*** Opening Supplied material ***

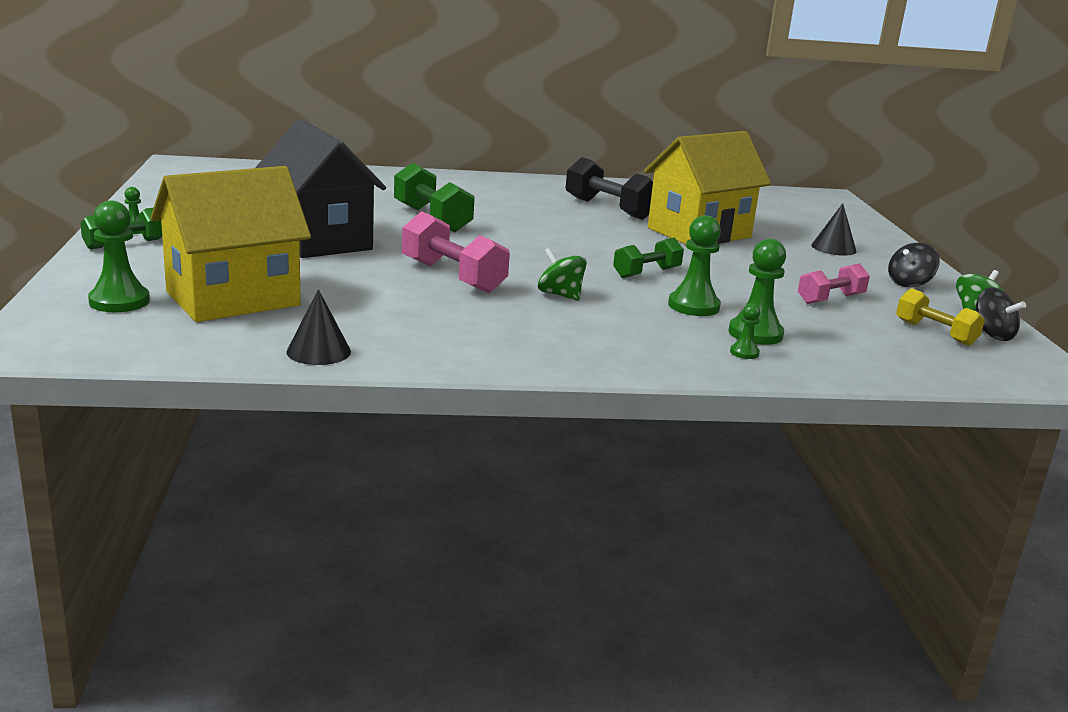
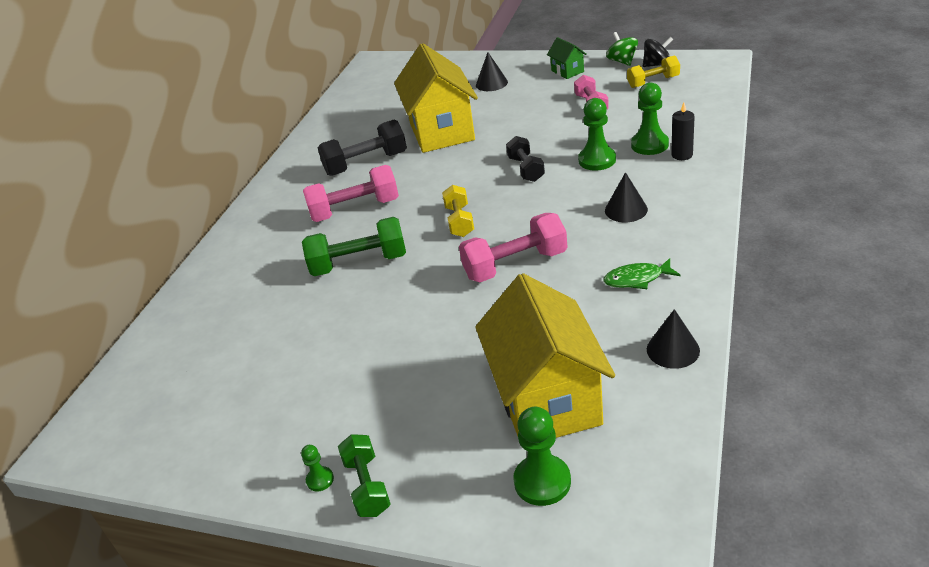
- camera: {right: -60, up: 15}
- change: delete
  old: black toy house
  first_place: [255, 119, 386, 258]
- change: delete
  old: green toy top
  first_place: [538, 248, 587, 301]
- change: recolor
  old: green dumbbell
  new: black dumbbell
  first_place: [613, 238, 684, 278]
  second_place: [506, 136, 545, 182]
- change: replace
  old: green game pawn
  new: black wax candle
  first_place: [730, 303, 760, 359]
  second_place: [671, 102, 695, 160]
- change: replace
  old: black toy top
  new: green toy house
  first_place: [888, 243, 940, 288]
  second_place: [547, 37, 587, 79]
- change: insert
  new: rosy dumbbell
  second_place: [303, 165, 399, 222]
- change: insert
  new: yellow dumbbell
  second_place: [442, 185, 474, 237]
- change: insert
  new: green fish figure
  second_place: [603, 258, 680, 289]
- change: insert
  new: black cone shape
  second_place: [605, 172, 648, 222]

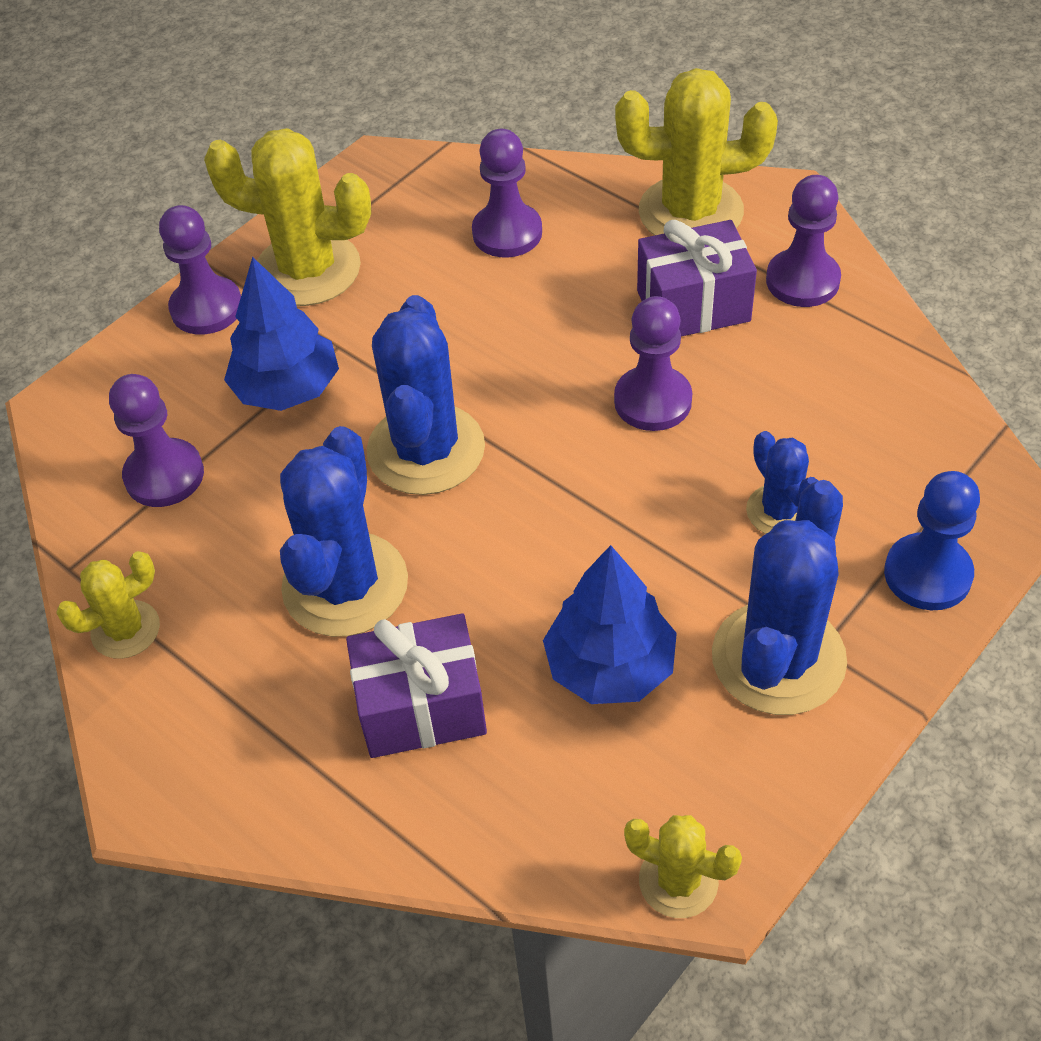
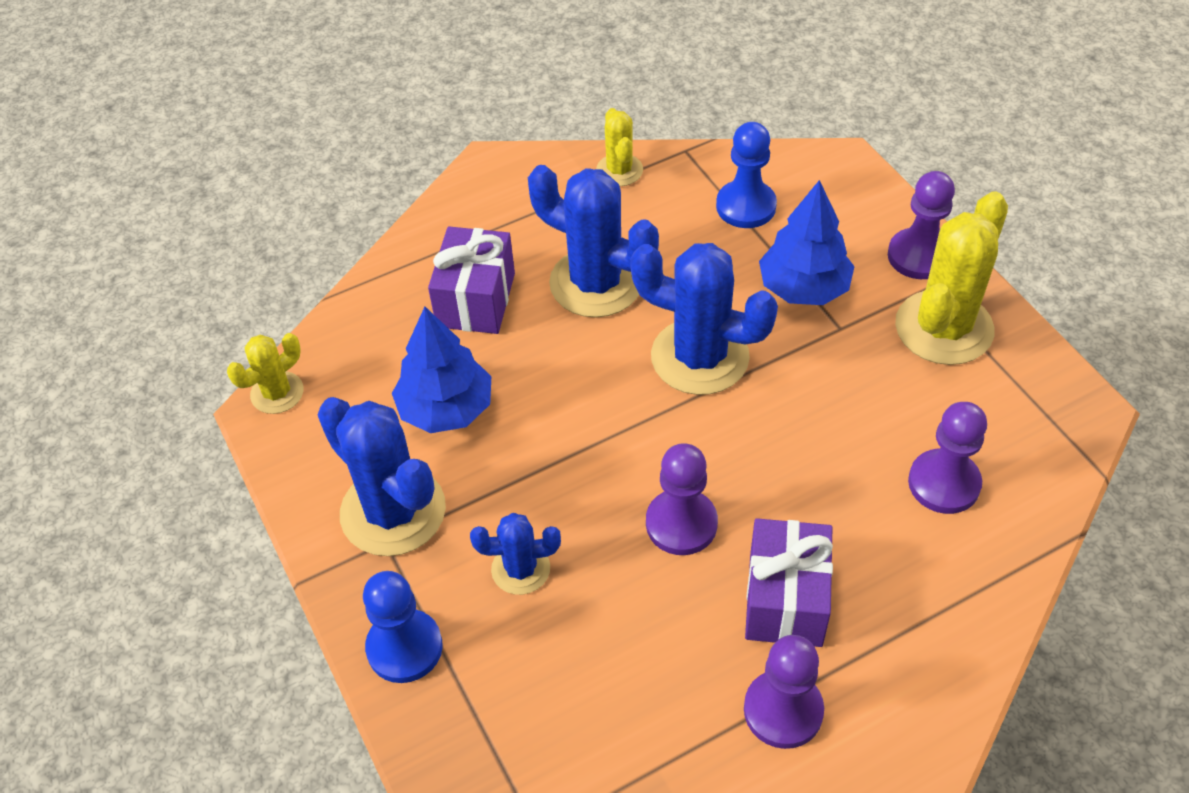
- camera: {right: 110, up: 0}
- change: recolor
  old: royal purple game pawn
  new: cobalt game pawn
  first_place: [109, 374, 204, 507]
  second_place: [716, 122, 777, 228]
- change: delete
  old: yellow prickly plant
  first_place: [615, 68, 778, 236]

*** Closing Supplied material ***

# Try it
Every line of the listing is to be retyped exactly; pictures stay out.

# Written response
- camera: {right: -60, up: 15}
- change: delete
  old: black toy house
  first_place: [255, 119, 386, 258]
- change: delete
  old: green toy top
  first_place: [538, 248, 587, 301]
- change: recolor
  old: green dumbbell
  new: black dumbbell
  first_place: [613, 238, 684, 278]
  second_place: [506, 136, 545, 182]
- change: replace
  old: green game pawn
  new: black wax candle
  first_place: [730, 303, 760, 359]
  second_place: [671, 102, 695, 160]
- change: replace
  old: black toy top
  new: green toy house
  first_place: [888, 243, 940, 288]
  second_place: [547, 37, 587, 79]
- change: insert
  new: rosy dumbbell
  second_place: [303, 165, 399, 222]
- change: insert
  new: yellow dumbbell
  second_place: [442, 185, 474, 237]
- change: insert
  new: green fish figure
  second_place: [603, 258, 680, 289]
- change: insert
  new: black cone shape
  second_place: [605, 172, 648, 222]

- camera: {right: 110, up: 0}
- change: recolor
  old: royal purple game pawn
  new: cobalt game pawn
  first_place: [109, 374, 204, 507]
  second_place: [716, 122, 777, 228]
- change: delete
  old: yellow prickly plant
  first_place: [615, 68, 778, 236]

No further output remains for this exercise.